- [Problem description] Could you set down every record below exactly as it appears?

Start of Records for this exercise

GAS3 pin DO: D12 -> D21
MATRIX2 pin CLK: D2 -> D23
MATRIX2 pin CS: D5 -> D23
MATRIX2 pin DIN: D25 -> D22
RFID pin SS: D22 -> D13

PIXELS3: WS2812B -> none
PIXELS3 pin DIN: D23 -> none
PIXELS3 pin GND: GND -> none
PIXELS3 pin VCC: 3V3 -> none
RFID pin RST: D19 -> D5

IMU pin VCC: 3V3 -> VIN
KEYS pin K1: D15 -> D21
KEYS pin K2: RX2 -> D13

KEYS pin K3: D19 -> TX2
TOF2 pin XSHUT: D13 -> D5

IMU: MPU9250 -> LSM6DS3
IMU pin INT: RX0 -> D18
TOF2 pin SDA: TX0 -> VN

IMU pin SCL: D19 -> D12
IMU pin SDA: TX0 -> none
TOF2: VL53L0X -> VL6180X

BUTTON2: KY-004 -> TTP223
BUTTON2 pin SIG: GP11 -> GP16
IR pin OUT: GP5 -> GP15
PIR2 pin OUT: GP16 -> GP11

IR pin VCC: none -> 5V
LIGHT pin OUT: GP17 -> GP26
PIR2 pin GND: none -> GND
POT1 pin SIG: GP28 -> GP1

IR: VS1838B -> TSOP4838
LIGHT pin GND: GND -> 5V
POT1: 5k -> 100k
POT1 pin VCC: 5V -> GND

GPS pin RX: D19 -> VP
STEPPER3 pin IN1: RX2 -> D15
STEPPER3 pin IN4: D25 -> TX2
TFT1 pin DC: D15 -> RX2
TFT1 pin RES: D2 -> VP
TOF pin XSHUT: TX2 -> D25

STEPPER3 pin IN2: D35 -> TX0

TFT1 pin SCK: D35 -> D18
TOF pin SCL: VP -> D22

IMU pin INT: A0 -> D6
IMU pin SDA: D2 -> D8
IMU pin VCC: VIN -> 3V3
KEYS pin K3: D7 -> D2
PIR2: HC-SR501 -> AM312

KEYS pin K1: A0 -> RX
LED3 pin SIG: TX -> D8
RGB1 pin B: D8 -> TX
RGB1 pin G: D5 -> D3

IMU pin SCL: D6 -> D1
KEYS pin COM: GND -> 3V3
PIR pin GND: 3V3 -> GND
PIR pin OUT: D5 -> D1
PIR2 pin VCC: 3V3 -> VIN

End of Records for this exercise

- [Your solution]
GAS3 pin DO: D12 -> D21
MATRIX2 pin CLK: D2 -> D23
MATRIX2 pin CS: D5 -> D23
MATRIX2 pin DIN: D25 -> D22
RFID pin SS: D22 -> D13

PIXELS3: WS2812B -> none
PIXELS3 pin DIN: D23 -> none
PIXELS3 pin GND: GND -> none
PIXELS3 pin VCC: 3V3 -> none
RFID pin RST: D19 -> D5

IMU pin VCC: 3V3 -> VIN
KEYS pin K1: D15 -> D21
KEYS pin K2: RX2 -> D13

KEYS pin K3: D19 -> TX2
TOF2 pin XSHUT: D13 -> D5

IMU: MPU9250 -> LSM6DS3
IMU pin INT: RX0 -> D18
TOF2 pin SDA: TX0 -> VN

IMU pin SCL: D19 -> D12
IMU pin SDA: TX0 -> none
TOF2: VL53L0X -> VL6180X

BUTTON2: KY-004 -> TTP223
BUTTON2 pin SIG: GP11 -> GP16
IR pin OUT: GP5 -> GP15
PIR2 pin OUT: GP16 -> GP11

IR pin VCC: none -> 5V
LIGHT pin OUT: GP17 -> GP26
PIR2 pin GND: none -> GND
POT1 pin SIG: GP28 -> GP1

IR: VS1838B -> TSOP4838
LIGHT pin GND: GND -> 5V
POT1: 5k -> 100k
POT1 pin VCC: 5V -> GND

GPS pin RX: D19 -> VP
STEPPER3 pin IN1: RX2 -> D15
STEPPER3 pin IN4: D25 -> TX2
TFT1 pin DC: D15 -> RX2
TFT1 pin RES: D2 -> VP
TOF pin XSHUT: TX2 -> D25

STEPPER3 pin IN2: D35 -> TX0

TFT1 pin SCK: D35 -> D18
TOF pin SCL: VP -> D22

IMU pin INT: A0 -> D6
IMU pin SDA: D2 -> D8
IMU pin VCC: VIN -> 3V3
KEYS pin K3: D7 -> D2
PIR2: HC-SR501 -> AM312

KEYS pin K1: A0 -> RX
LED3 pin SIG: TX -> D8
RGB1 pin B: D8 -> TX
RGB1 pin G: D5 -> D3

IMU pin SCL: D6 -> D1
KEYS pin COM: GND -> 3V3
PIR pin GND: 3V3 -> GND
PIR pin OUT: D5 -> D1
PIR2 pin VCC: 3V3 -> VIN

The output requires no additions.